*** Opening of DATA SECTION ***

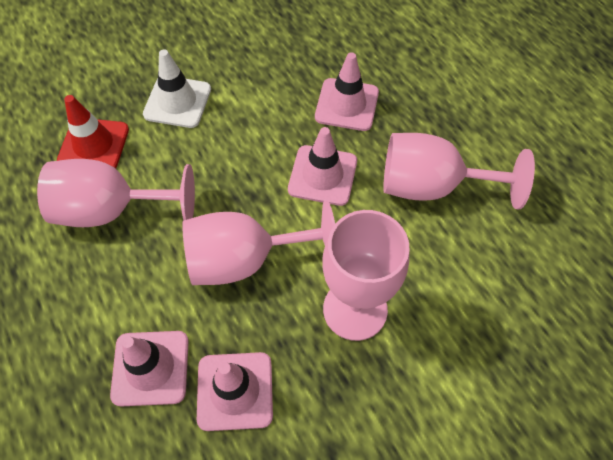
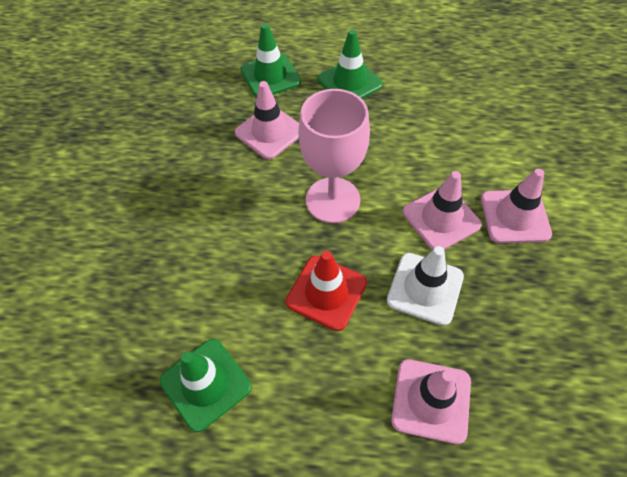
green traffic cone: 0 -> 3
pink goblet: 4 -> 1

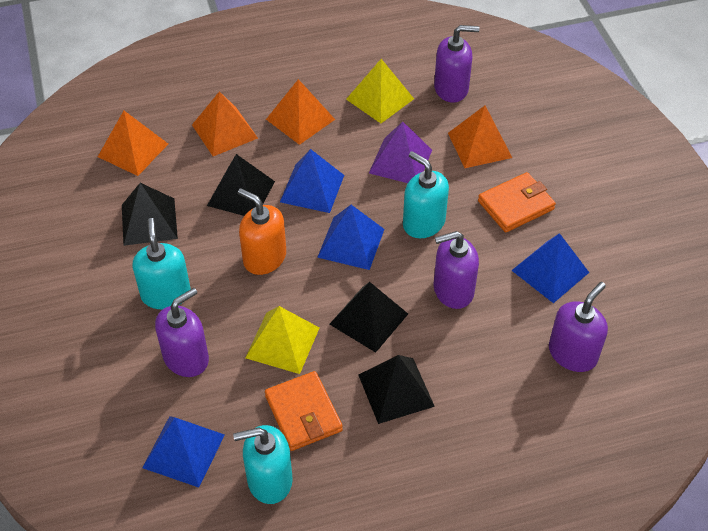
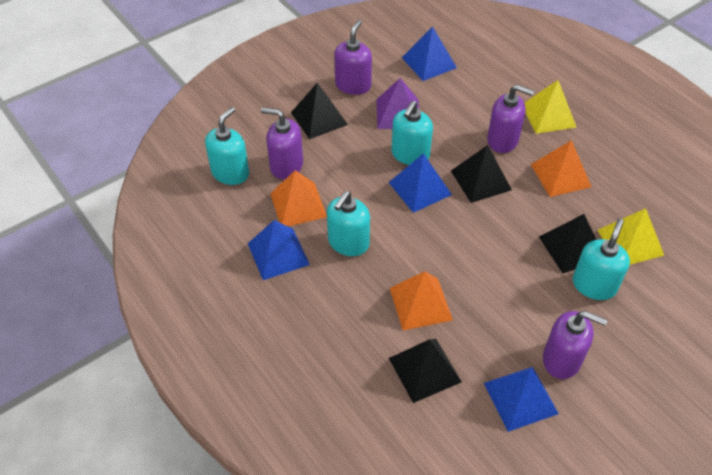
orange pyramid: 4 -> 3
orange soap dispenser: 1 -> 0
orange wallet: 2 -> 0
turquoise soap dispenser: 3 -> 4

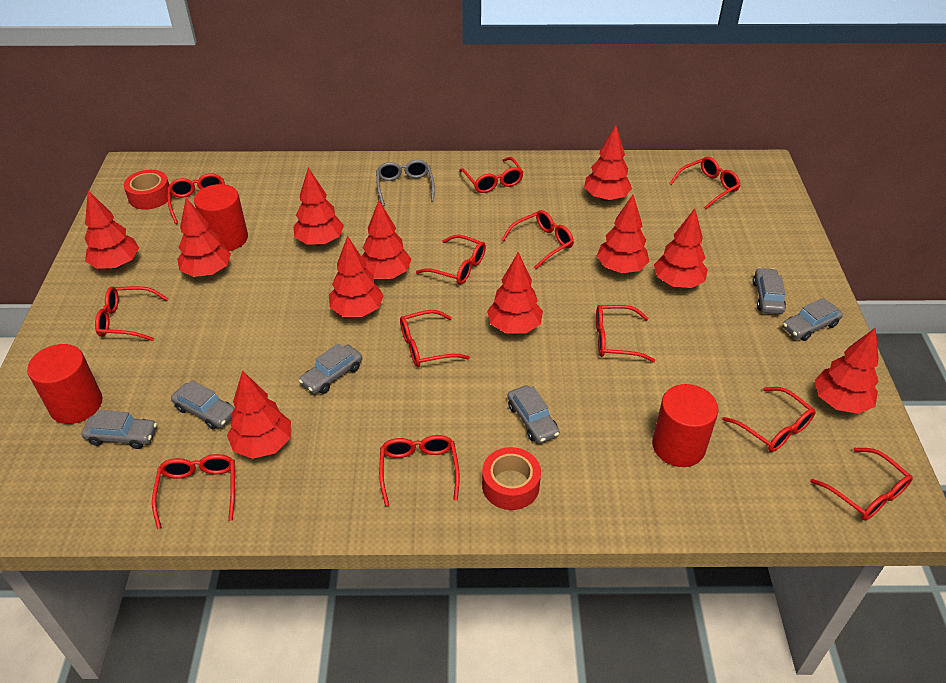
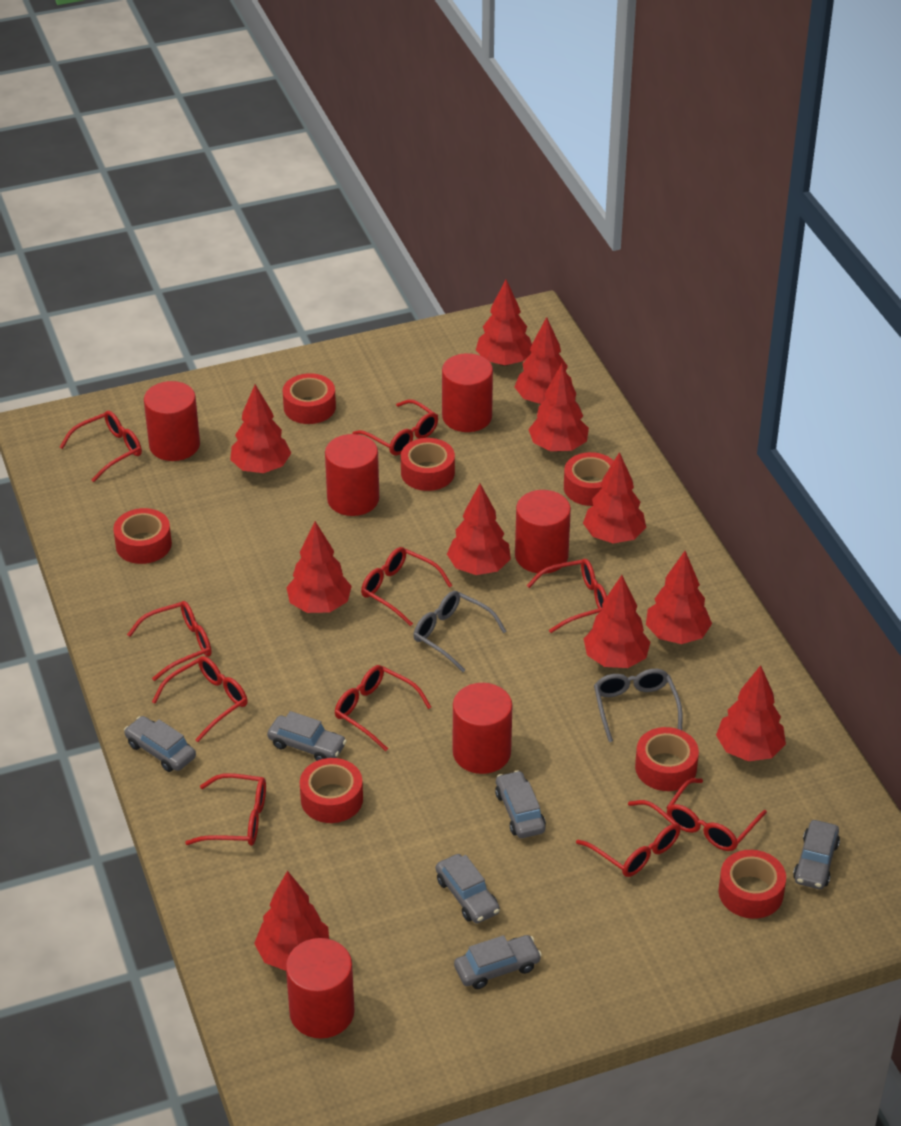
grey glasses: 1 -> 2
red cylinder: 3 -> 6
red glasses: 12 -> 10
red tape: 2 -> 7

*** Close of DATA SECTION ***

# WHAT THE EXERCISE ASKS
Every entry above needs to be duplicated precisely, and none of the pictures should appear.

# REPLY
green traffic cone: 0 -> 3
pink goblet: 4 -> 1

orange pyramid: 4 -> 3
orange soap dispenser: 1 -> 0
orange wallet: 2 -> 0
turquoise soap dispenser: 3 -> 4

grey glasses: 1 -> 2
red cylinder: 3 -> 6
red glasses: 12 -> 10
red tape: 2 -> 7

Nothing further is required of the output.